DATA SUPPLIED:
=-=-=

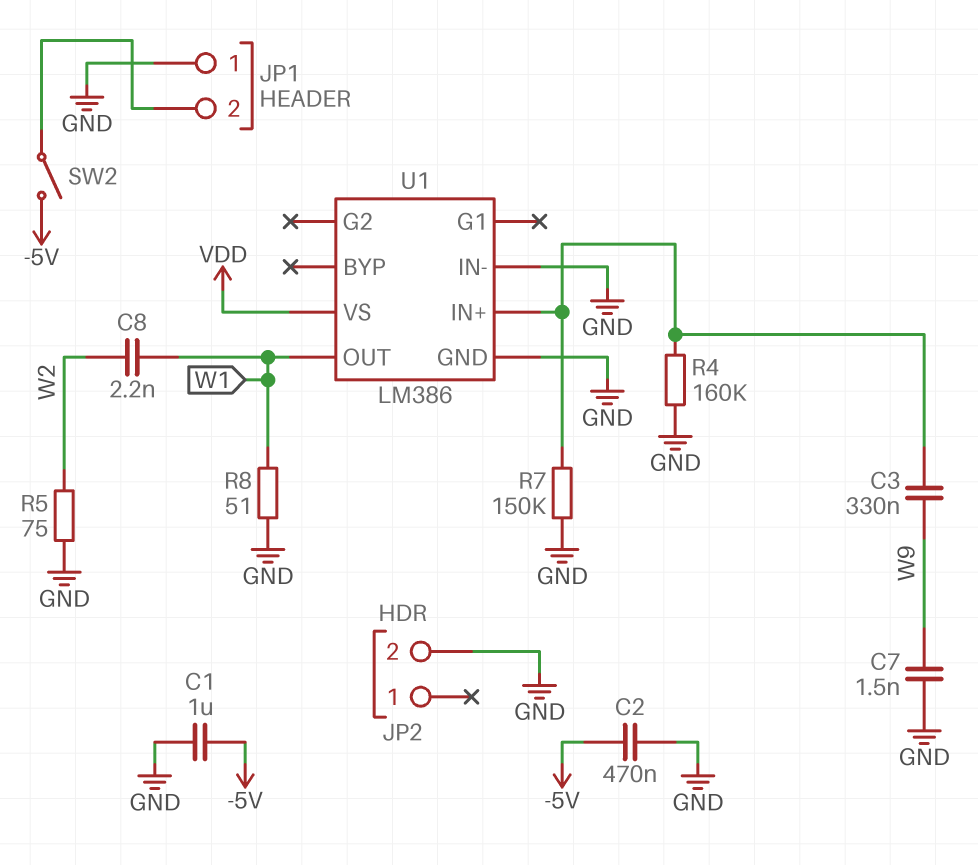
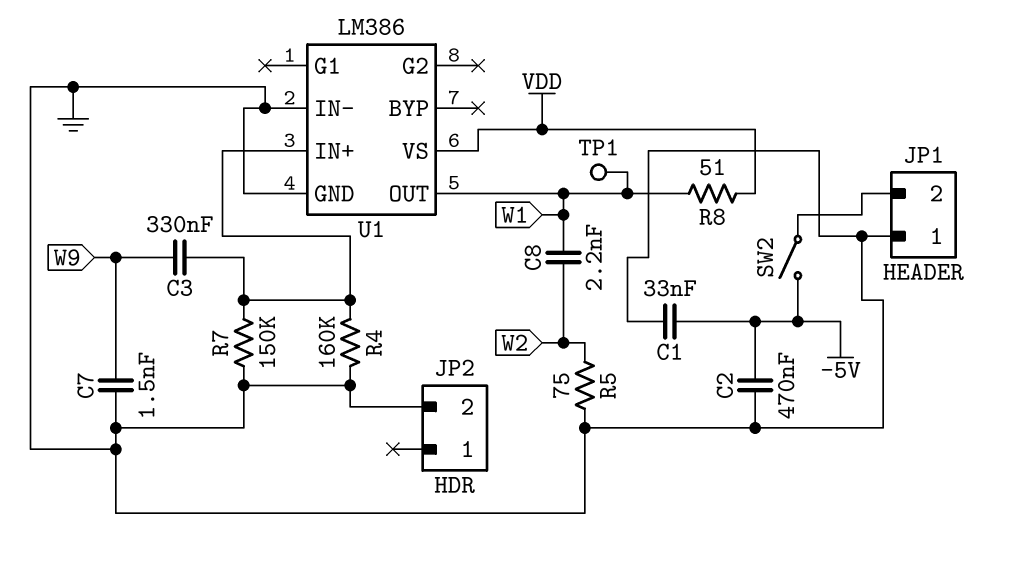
C1: 1uF (-5V, GND) -> 33nF (-5V, GND)
R8: 51 (GND, W1) -> 51 (VDD, W1)
TP1: none -> test point (W1)

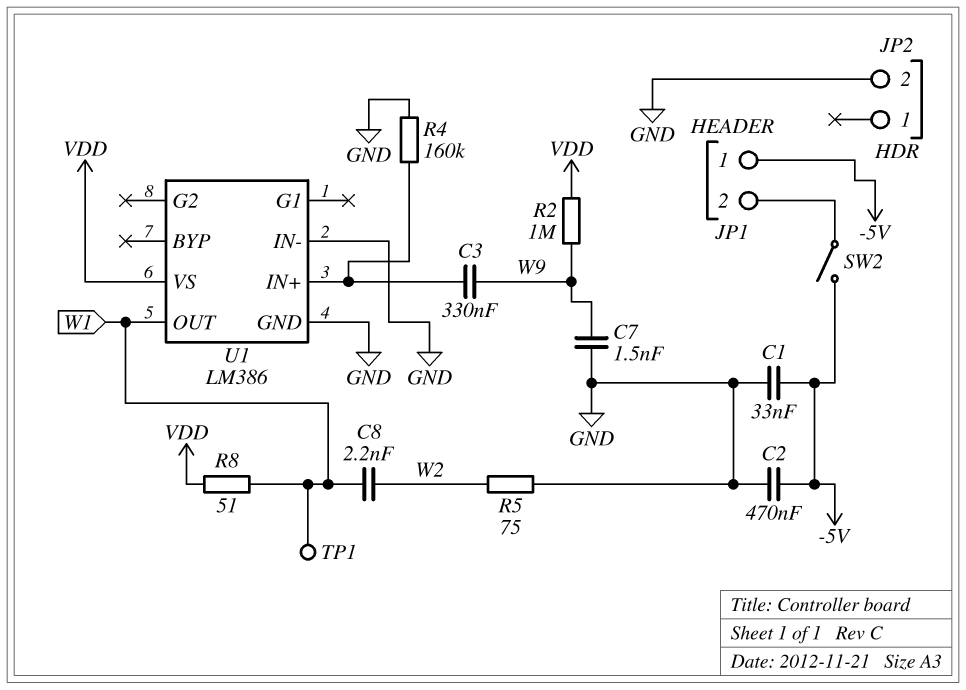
JP1 pin 1: GND -> -5V
R2: none -> 1M (VDD, W9)
R7: 150k (GND, U1/IN+) -> none

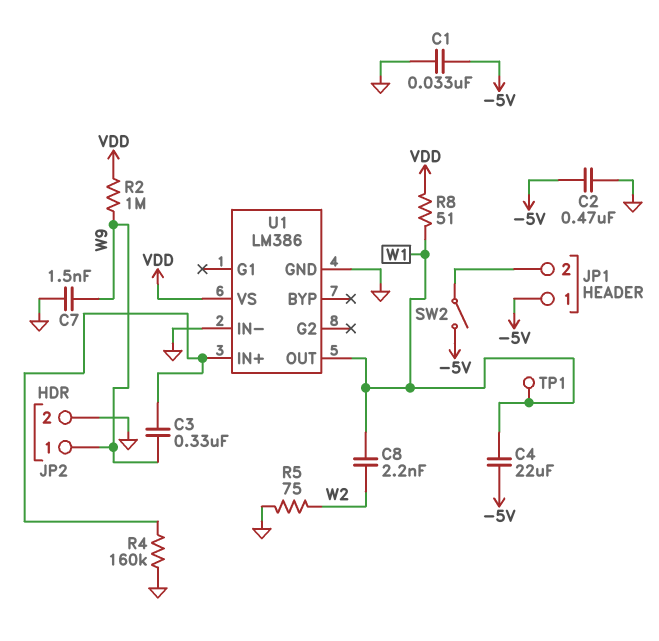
C4: none -> 22uF (-5V, W1)
JP2 pin 1: none -> W9

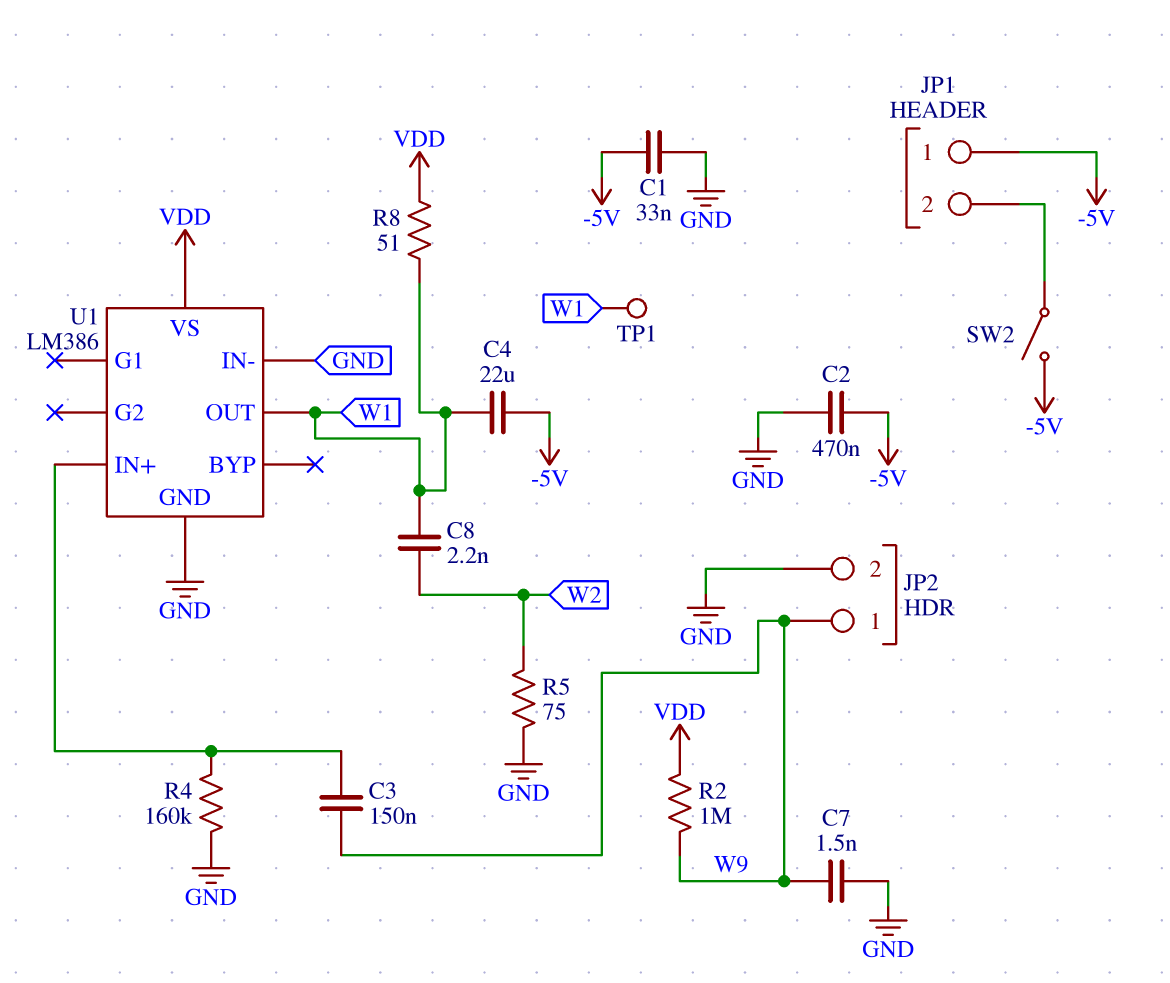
C3: 330nF (U1/IN+, W9) -> 150nF (U1/IN+, W9)

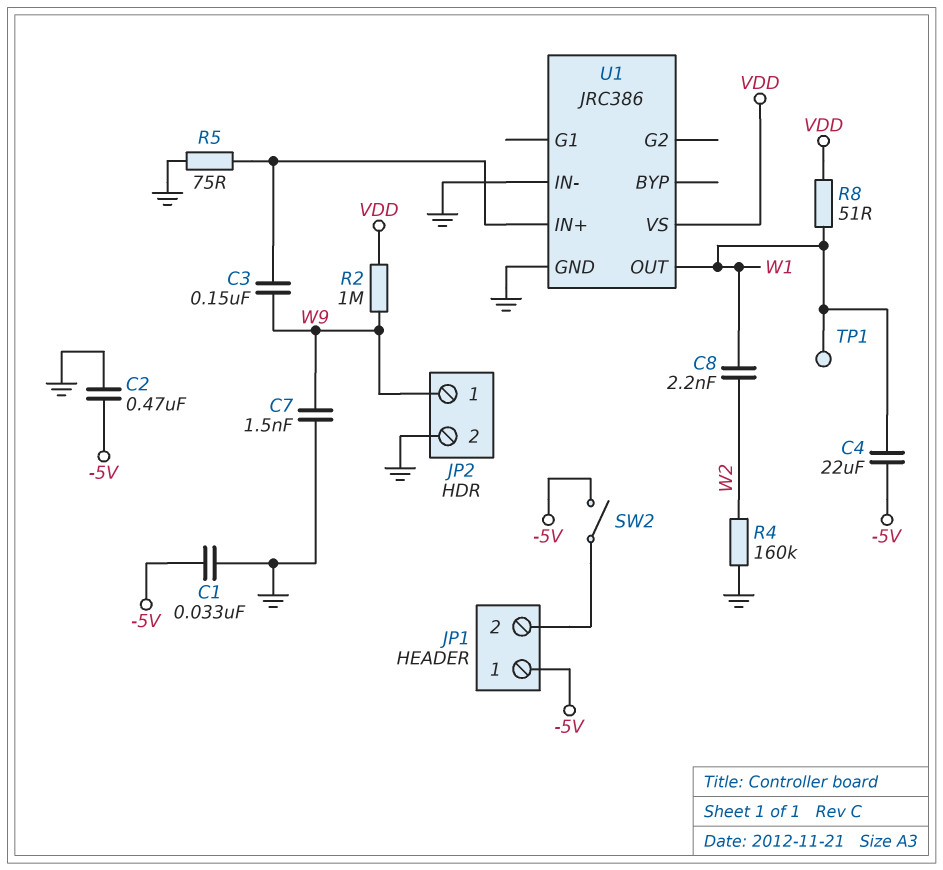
R4: 160k (GND, U1/IN+) -> 160k (GND, W2)
R5: 75 (GND, W2) -> 75 (GND, U1/IN+)
U1: LM386 -> JRC386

=-=-=

Pictures stay out. Print the lines of the records above exactly, from the first through the one with "JP2 pin 1: none -> W9".

EXERCISE OUTPUT:
C1: 1uF (-5V, GND) -> 33nF (-5V, GND)
R8: 51 (GND, W1) -> 51 (VDD, W1)
TP1: none -> test point (W1)

JP1 pin 1: GND -> -5V
R2: none -> 1M (VDD, W9)
R7: 150k (GND, U1/IN+) -> none

C4: none -> 22uF (-5V, W1)
JP2 pin 1: none -> W9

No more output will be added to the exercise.